=== Section Start ===
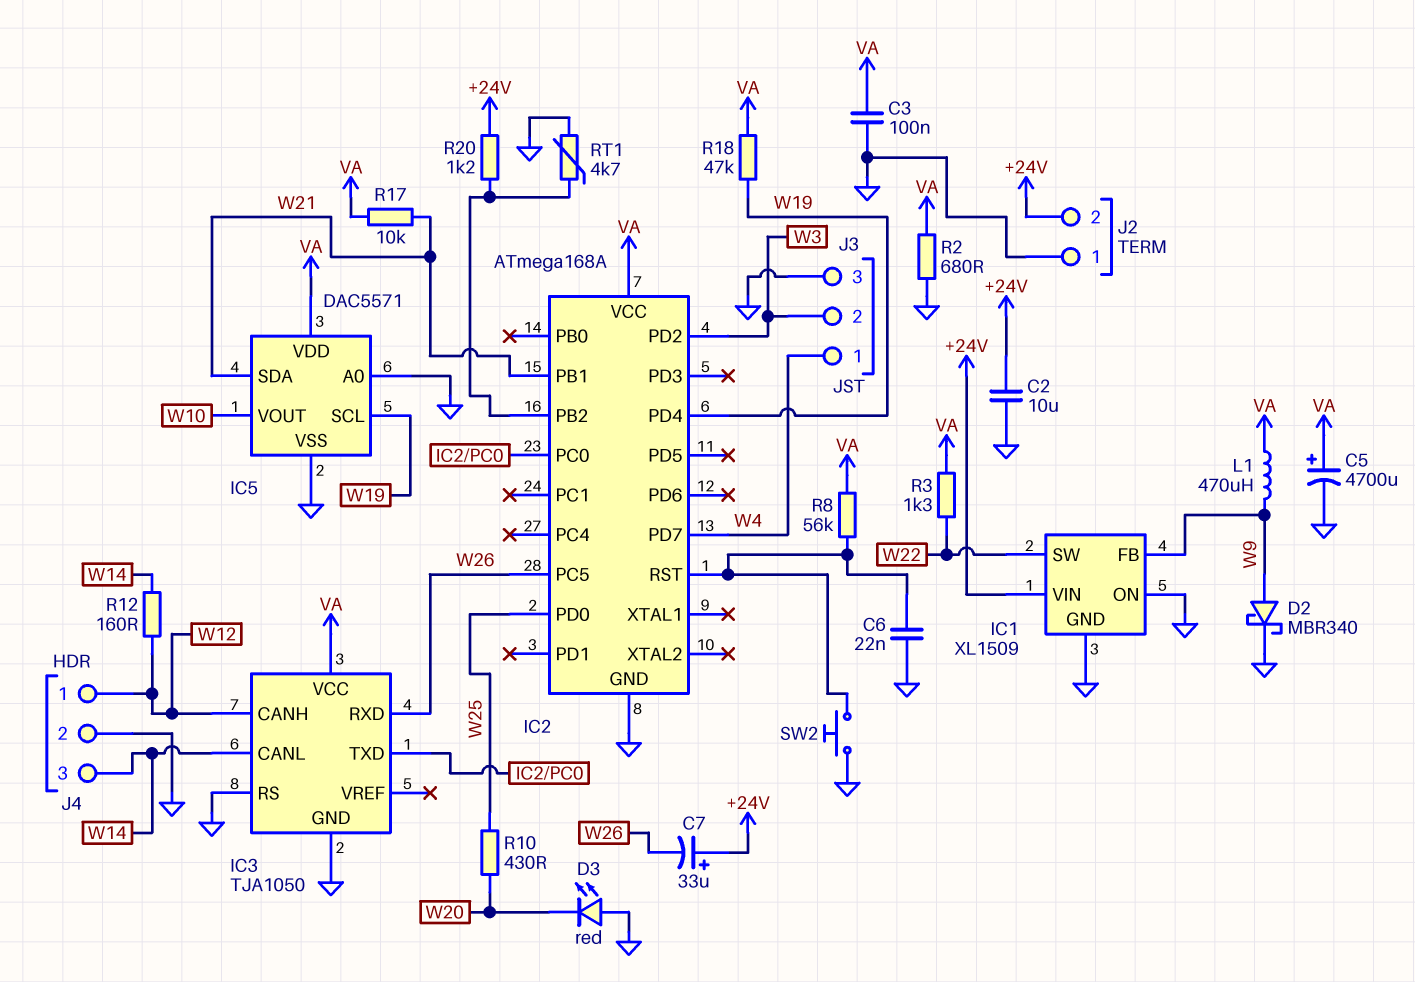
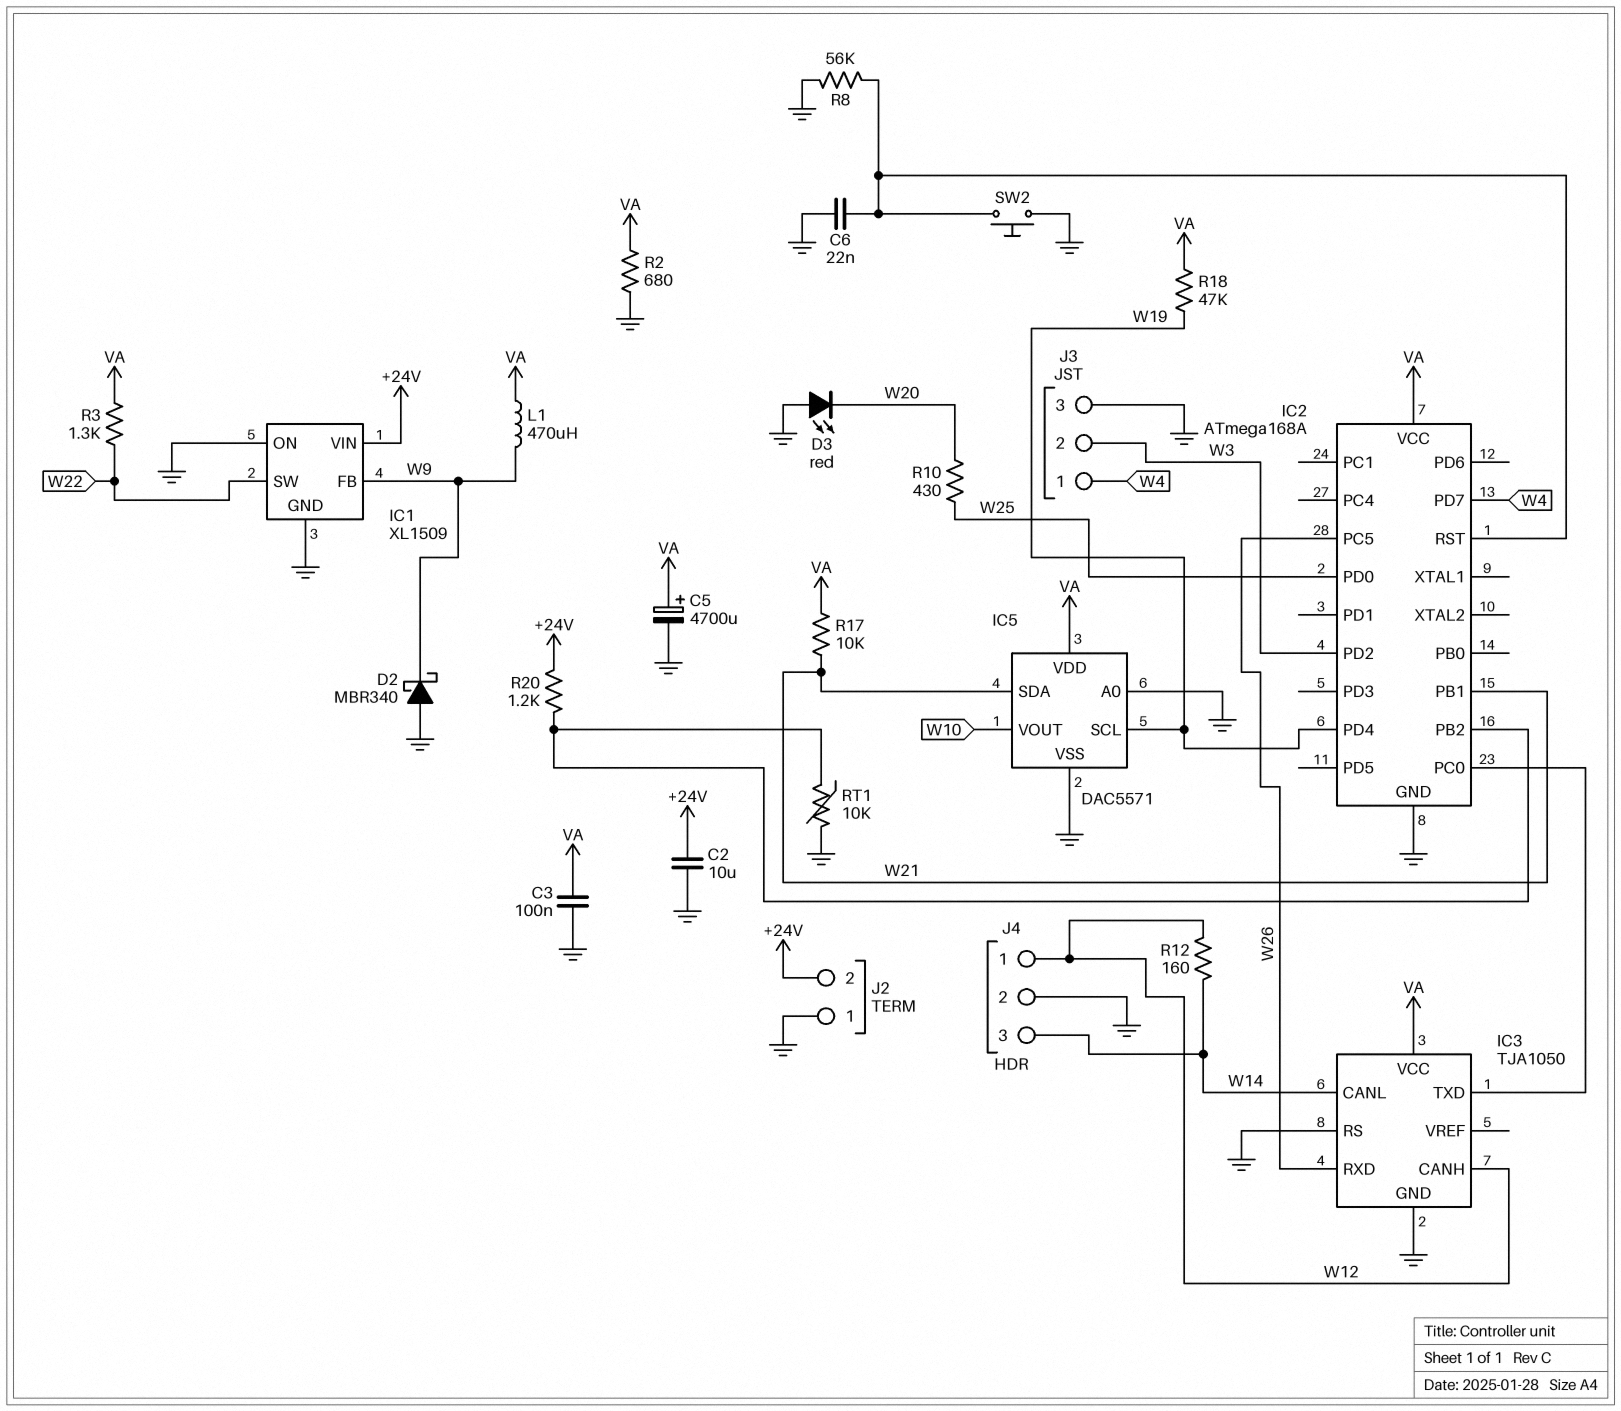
C7: 33uF (plus +24V, minus W26) -> none
D2: schottky MBR340 (A W9, K GND) -> schottky MBR340 (A GND, K W9)
R8: 56k (IC2/RST, VA) -> 56k (GND, IC2/RST)
RT1: 4.7k (GND, IC2/PB2) -> 10k (GND, IC2/PB2)

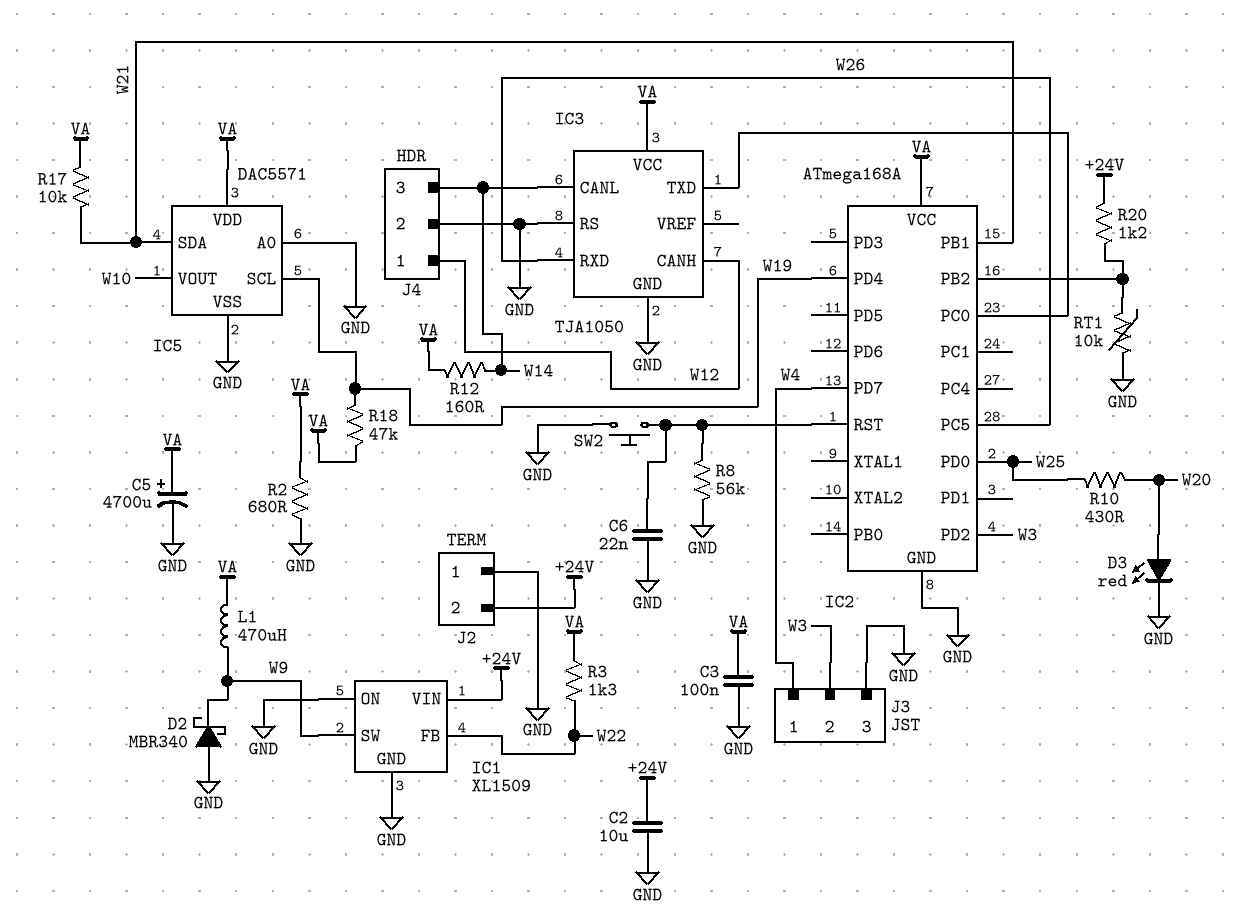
D3: LED red (A GND, K W20) -> LED red (A W20, K GND)
IC1 pin FB: W9 -> W22
IC1 pin SW: W22 -> W9
R12: 160 (W12, W14) -> 160 (VA, W14)

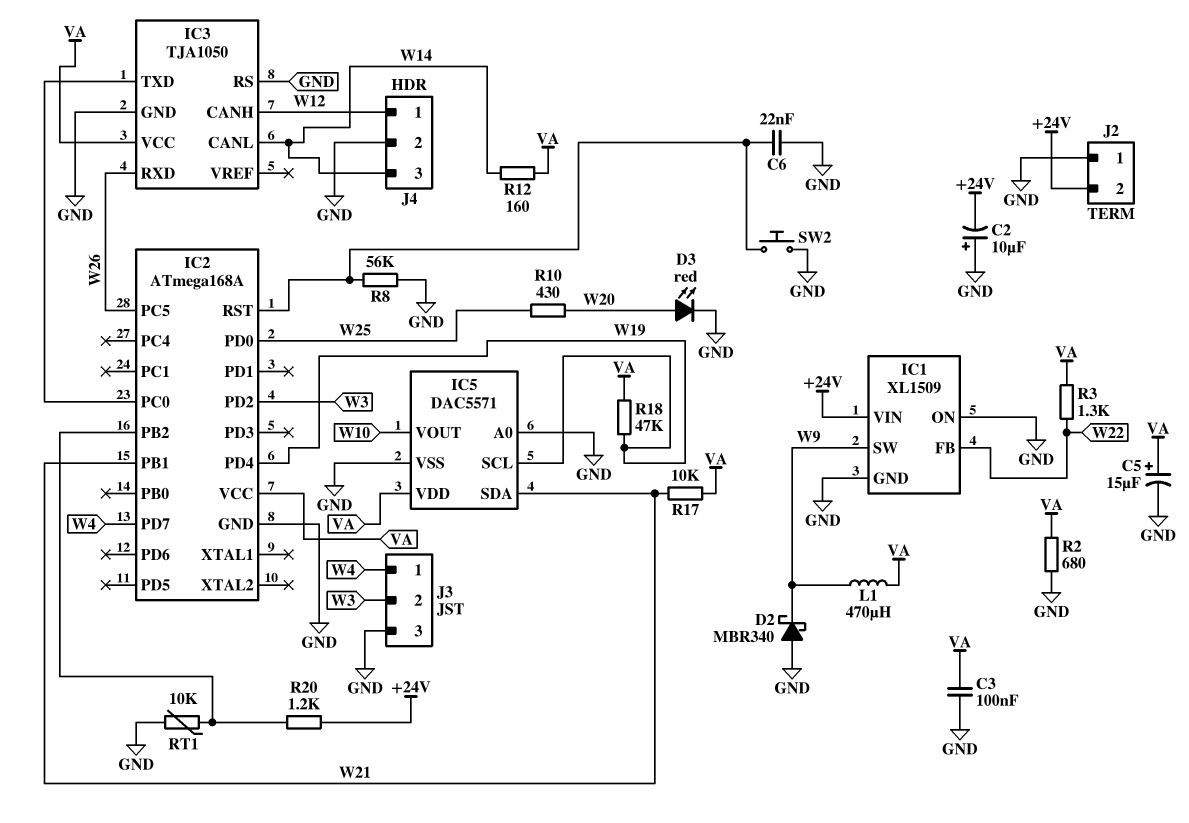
C2: 10uF (+24V, GND) -> 10uF (plus GND, minus +24V)
C5: 4700uF (plus VA, minus GND) -> 15uF (plus VA, minus GND)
=== Section End ===
The material must be returned exactly, with its pictures omitted.

C7: 33uF (plus +24V, minus W26) -> none
D2: schottky MBR340 (A W9, K GND) -> schottky MBR340 (A GND, K W9)
R8: 56k (IC2/RST, VA) -> 56k (GND, IC2/RST)
RT1: 4.7k (GND, IC2/PB2) -> 10k (GND, IC2/PB2)

D3: LED red (A GND, K W20) -> LED red (A W20, K GND)
IC1 pin FB: W9 -> W22
IC1 pin SW: W22 -> W9
R12: 160 (W12, W14) -> 160 (VA, W14)

C2: 10uF (+24V, GND) -> 10uF (plus GND, minus +24V)
C5: 4700uF (plus VA, minus GND) -> 15uF (plus VA, minus GND)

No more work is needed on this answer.